## Exercise directions
Starting at the line that holds "Target: 'stroma'. Return masks as SVG.", restate every line word for word up to and including the last one in the listing below, and omit all pictures.

Outline labeling records
[START]

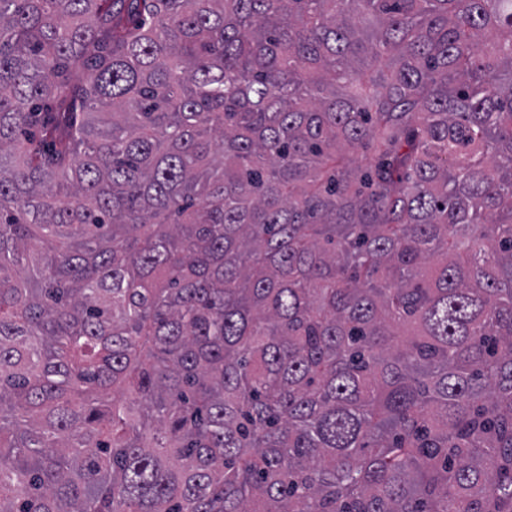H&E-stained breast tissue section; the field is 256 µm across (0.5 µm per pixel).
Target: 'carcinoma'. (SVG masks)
<instances>
[{
	"label": "carcinoma",
	"mask_w": 512,
	"mask_h": 512,
	"mask_svg": "<svg viewBox=\"0 0 512 512\" xmlns=\"http://www.w3.org/2000/svg\"><path fill=\"white\" fill-rule=\"evenodd\" d=\"M0 512H512V0H0Z\"/></svg>",
	"instance_id": "cac0c4a2"
}]
</instances>
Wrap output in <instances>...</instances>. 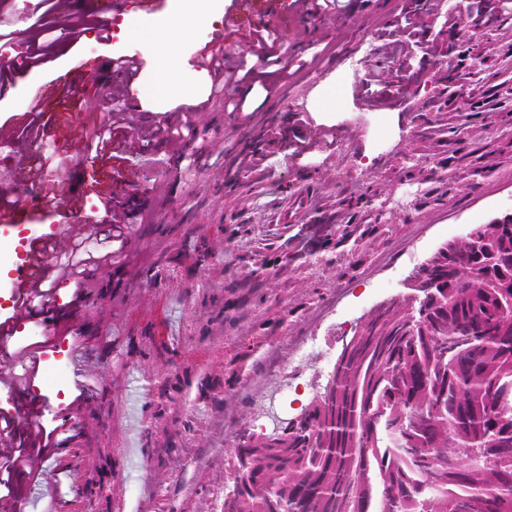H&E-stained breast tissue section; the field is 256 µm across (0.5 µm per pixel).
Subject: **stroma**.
Here are the masks:
<instances>
[{"instance_id":"35a3bbf8","label":"stroma","mask_w":512,"mask_h":512,"mask_svg":"<svg viewBox=\"0 0 512 512\" xmlns=\"http://www.w3.org/2000/svg\"><path fill=\"white\" fill-rule=\"evenodd\" d=\"M232 2L204 0L184 15L185 35L166 34L150 50L121 31L75 42L58 31L51 61L0 88L1 122L28 113L38 90L70 79L84 61L104 64L83 86L93 94L113 81L112 58L171 55L175 82L209 103L193 112L179 96H145L160 71L144 66L131 86L133 104L146 122L176 110L207 129L205 157L171 155L160 143L126 154L112 175L133 193L152 190L153 209L148 223L133 225L122 264L98 270L93 304L82 310L74 285L53 280L51 327L31 319L0 347V366L17 377L23 364L15 348L46 343L35 378L0 385V411L24 392L47 403L44 433L63 417L75 426L54 455L33 456L41 483L27 512H224L233 452L255 433L249 386L270 375V360L288 364L297 379L286 415L294 420L325 391L345 341L369 315L409 300L415 270L512 207V82L488 73L474 83L468 69L446 65L464 35L492 62L512 58V14L449 32L442 11H419L420 36L436 41V51L416 47L421 77L397 93L393 109L366 111L352 101L364 79L355 63L368 54L371 67L392 70L400 35L393 17L409 0H348L337 17L266 0L243 29L228 32ZM264 25L285 34L286 68L308 47L322 55L290 83L264 77V91L250 97L257 114L242 124L223 100H208L210 78L191 58L219 30L246 56L250 31ZM289 116L334 126V144L314 165L291 156L281 131ZM108 118V108L72 106L60 118L45 116L36 141L13 153L0 148V184L17 211L13 224L0 225V267L17 263L21 241L57 229L83 225L96 237L92 182L101 162L76 133ZM243 150L259 151L256 170L240 168ZM28 151L55 155L63 196L47 202L34 181L13 180L15 153ZM69 193L82 196L80 213L68 210ZM307 336L322 355L292 359L280 348ZM79 375L94 381L97 395L77 406ZM217 425L228 446L215 443Z\"/></svg>"}]
</instances>
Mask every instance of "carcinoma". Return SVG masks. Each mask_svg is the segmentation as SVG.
Instances as JSON below:
<instances>
[{"label": "carcinoma", "mask_w": 512, "mask_h": 512, "mask_svg": "<svg viewBox=\"0 0 512 512\" xmlns=\"http://www.w3.org/2000/svg\"><path fill=\"white\" fill-rule=\"evenodd\" d=\"M455 252L432 272L443 301L427 319L443 340H468L439 358L431 337L403 334L406 305L381 309L280 446L235 450L248 463L224 512H512V494L478 501L481 486L512 481V426L501 424L512 418V234ZM375 416L414 447H380ZM491 450L494 467L470 468V454Z\"/></svg>", "instance_id": "obj_1"}]
</instances>
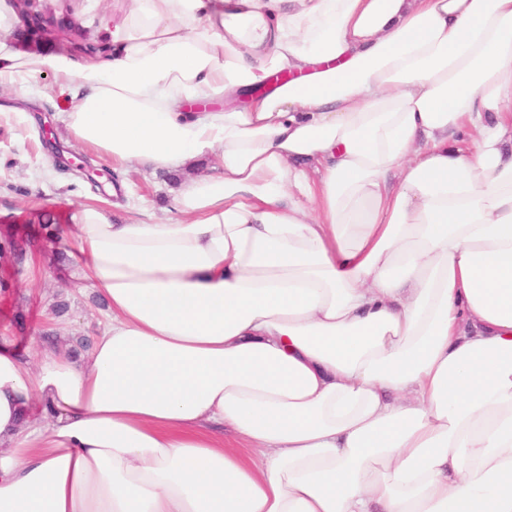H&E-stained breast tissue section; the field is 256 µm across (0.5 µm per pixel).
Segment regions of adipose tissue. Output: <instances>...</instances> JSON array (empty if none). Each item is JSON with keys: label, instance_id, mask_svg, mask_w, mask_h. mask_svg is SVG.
<instances>
[{"label": "adipose tissue", "instance_id": "adipose-tissue-1", "mask_svg": "<svg viewBox=\"0 0 512 512\" xmlns=\"http://www.w3.org/2000/svg\"><path fill=\"white\" fill-rule=\"evenodd\" d=\"M106 38L0 43V85L219 171L73 213L106 313L0 336V512H512V0H116Z\"/></svg>", "mask_w": 512, "mask_h": 512}]
</instances>
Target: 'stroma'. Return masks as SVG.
I'll list each match as a JSON object with an SVG mask.
<instances>
[{
	"label": "stroma",
	"mask_w": 512,
	"mask_h": 512,
	"mask_svg": "<svg viewBox=\"0 0 512 512\" xmlns=\"http://www.w3.org/2000/svg\"><path fill=\"white\" fill-rule=\"evenodd\" d=\"M53 76L20 80L0 86V242L13 239L26 246L22 260H0V336L25 341L30 331L47 323L51 313L47 303H62L66 313L52 326L57 347H66L73 333L89 331L101 320L104 306L90 296L75 260L61 254L62 241H74L72 212L83 205L103 208L113 223L123 220L128 196L145 197L157 208V217H166L174 174L136 166L114 169V182L124 183L126 192L113 193V182L94 186L74 172L55 168L44 147L42 129L21 122V113H30L49 122L58 143L73 155L89 159L98 168L106 160L89 154L70 139L61 121L64 107ZM53 215L59 233L47 236L34 217Z\"/></svg>",
	"instance_id": "stroma-1"
}]
</instances>
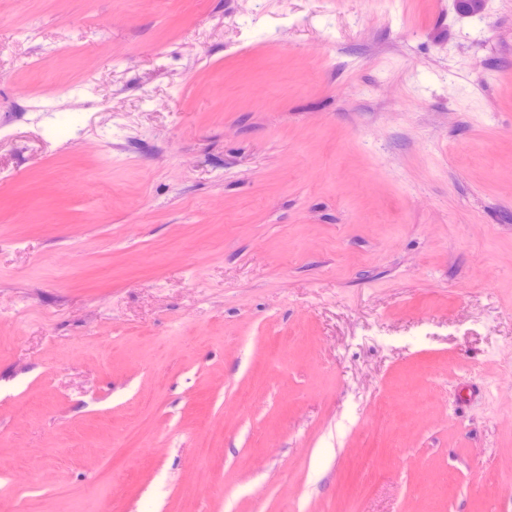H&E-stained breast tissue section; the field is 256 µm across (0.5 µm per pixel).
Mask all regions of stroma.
<instances>
[{"label": "stroma", "mask_w": 512, "mask_h": 512, "mask_svg": "<svg viewBox=\"0 0 512 512\" xmlns=\"http://www.w3.org/2000/svg\"><path fill=\"white\" fill-rule=\"evenodd\" d=\"M0 512H512V0H0Z\"/></svg>", "instance_id": "35a3bbf8"}]
</instances>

[END]

## Solved problem
Target: 'stroma'. Return masks as SVG.
I'll list each match as a JSON object with an SVG mask.
<instances>
[{
	"label": "stroma",
	"mask_w": 512,
	"mask_h": 512,
	"mask_svg": "<svg viewBox=\"0 0 512 512\" xmlns=\"http://www.w3.org/2000/svg\"><path fill=\"white\" fill-rule=\"evenodd\" d=\"M53 76L20 80L0 86V242L13 239L26 246L22 260H0V336L25 341L30 331L47 323L51 313L47 303H62L66 313L52 326L57 347H66L73 333L89 331L101 320L104 306L90 296L75 260L61 254L62 241H74L72 212L83 205L103 208L113 223L123 220L128 196L145 197L157 208V217H166L174 174L136 166L114 169V182L124 183L126 192L113 193V182L94 186L74 172L55 168L44 147L42 129L21 122V113H30L49 122L58 143L73 155L89 159L98 168L106 160L89 154L70 139L61 121L64 107ZM53 215L59 233L47 236L34 217Z\"/></svg>",
	"instance_id": "stroma-1"
}]
</instances>
H&E-stained breast tissue section; the field is 256 µm across (0.5 µm per pixel).
Mask all regions of stroma.
<instances>
[{"label": "stroma", "mask_w": 512, "mask_h": 512, "mask_svg": "<svg viewBox=\"0 0 512 512\" xmlns=\"http://www.w3.org/2000/svg\"><path fill=\"white\" fill-rule=\"evenodd\" d=\"M0 512H512V0H0Z\"/></svg>", "instance_id": "35a3bbf8"}]
</instances>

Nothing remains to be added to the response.